▶ _DIRECTIONS_: Write the entries out exactly. Any images they hold stay out of the copy.

(Edit tracking data)
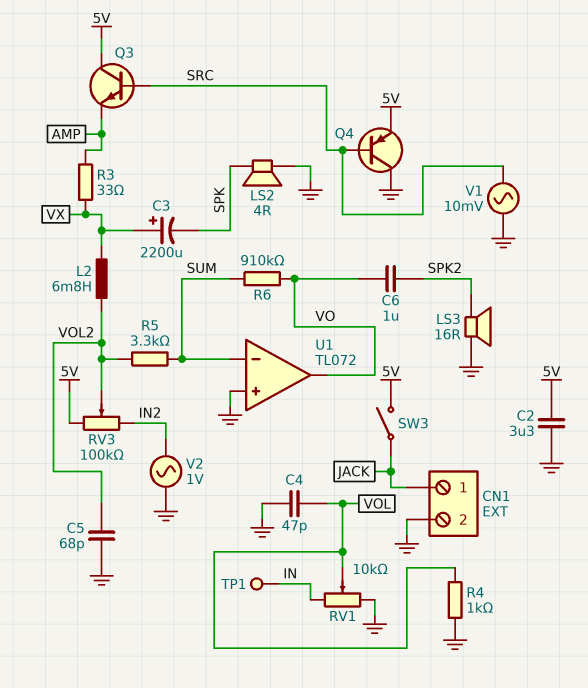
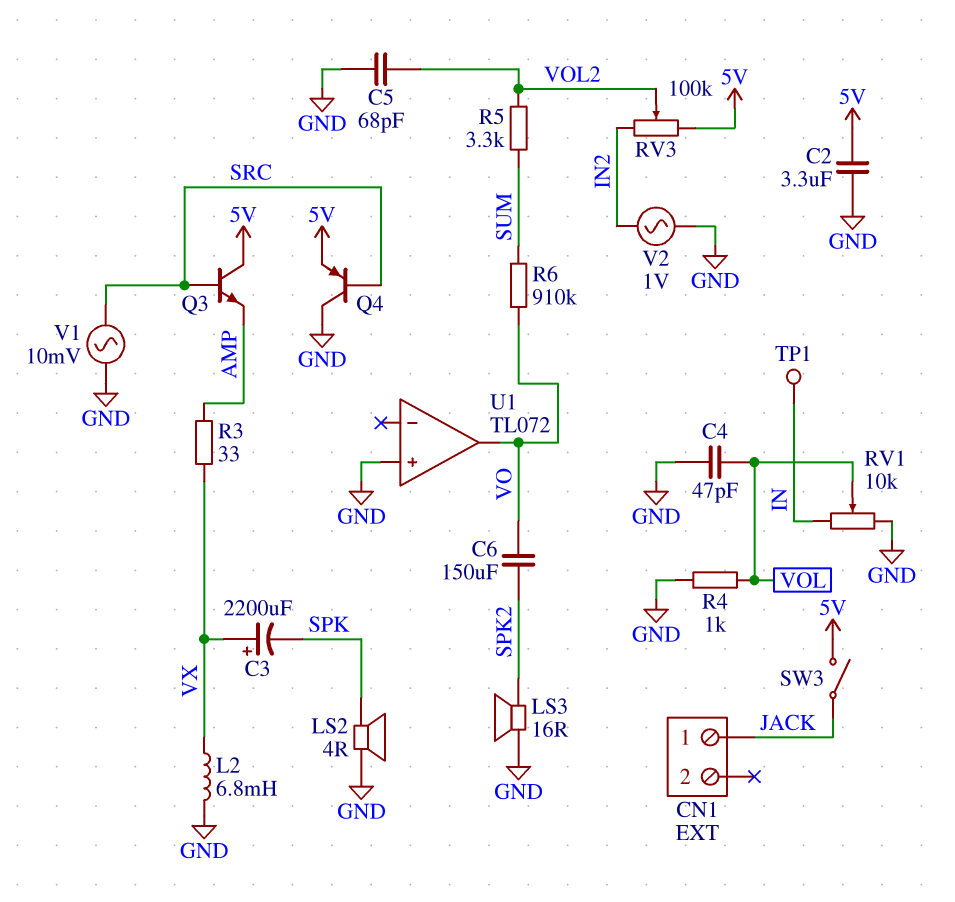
C6: 1uF (SPK2, VO) -> 150uF (SPK2, VO)
CN1 pin 2: GND -> none
L2: 6.8mH (VOL2, VX) -> 6.8mH (GND, VX)
U1 pin in-: SUM -> none

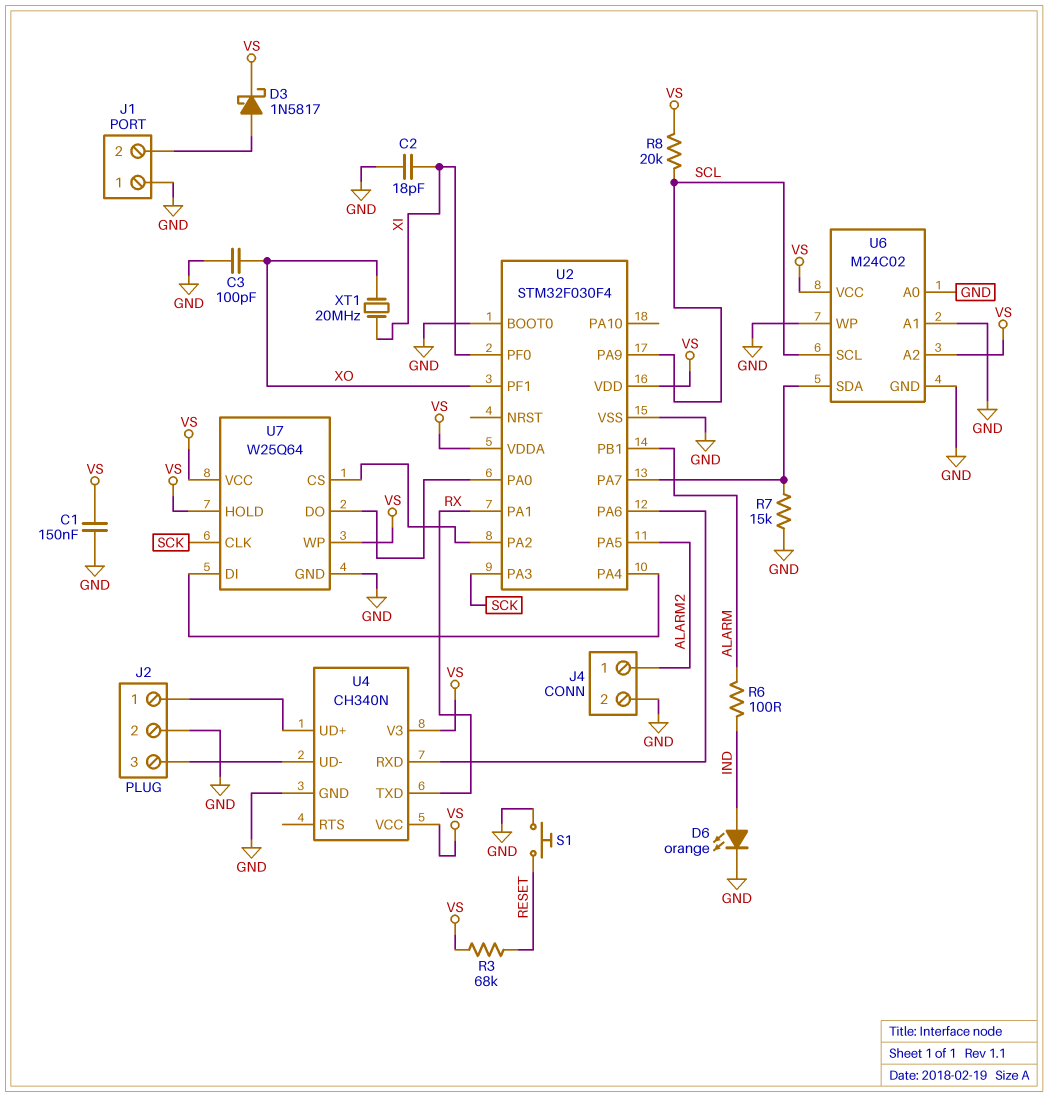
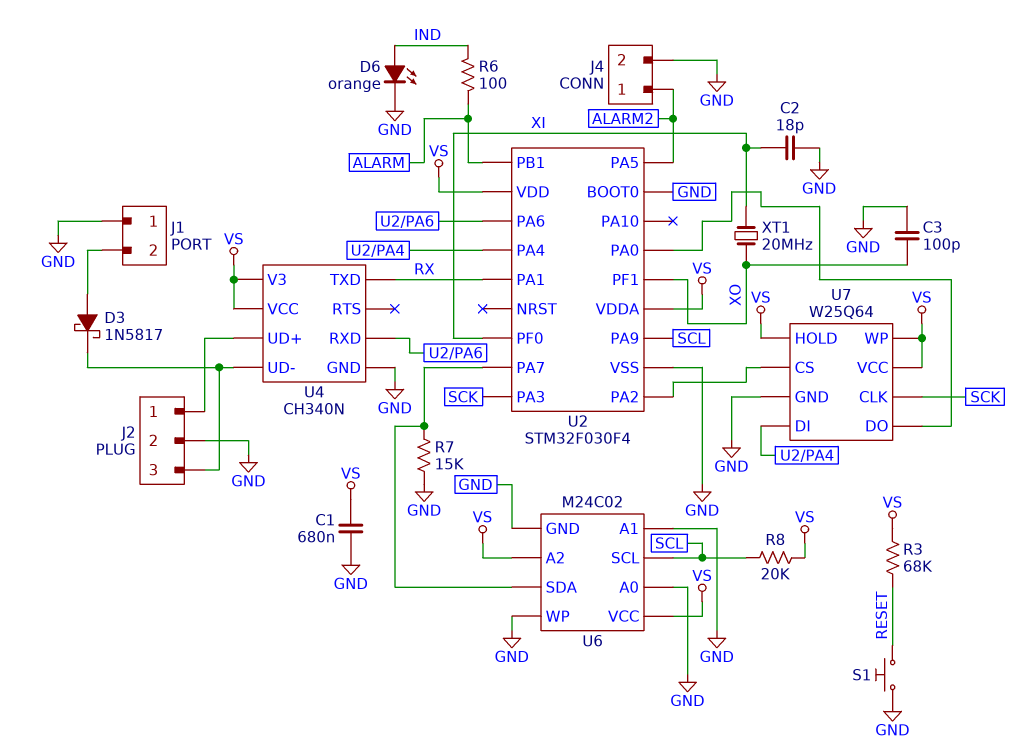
C1: 150nF (GND, VS) -> 680nF (GND, VS)
D3: schottky 1N5817 (A J1/2, K VS) -> schottky 1N5817 (A J1/2, K J2/3)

▶ _EXERCISE SOLUTION_:
C6: 1uF (SPK2, VO) -> 150uF (SPK2, VO)
CN1 pin 2: GND -> none
L2: 6.8mH (VOL2, VX) -> 6.8mH (GND, VX)
U1 pin in-: SUM -> none

C1: 150nF (GND, VS) -> 680nF (GND, VS)
D3: schottky 1N5817 (A J1/2, K VS) -> schottky 1N5817 (A J1/2, K J2/3)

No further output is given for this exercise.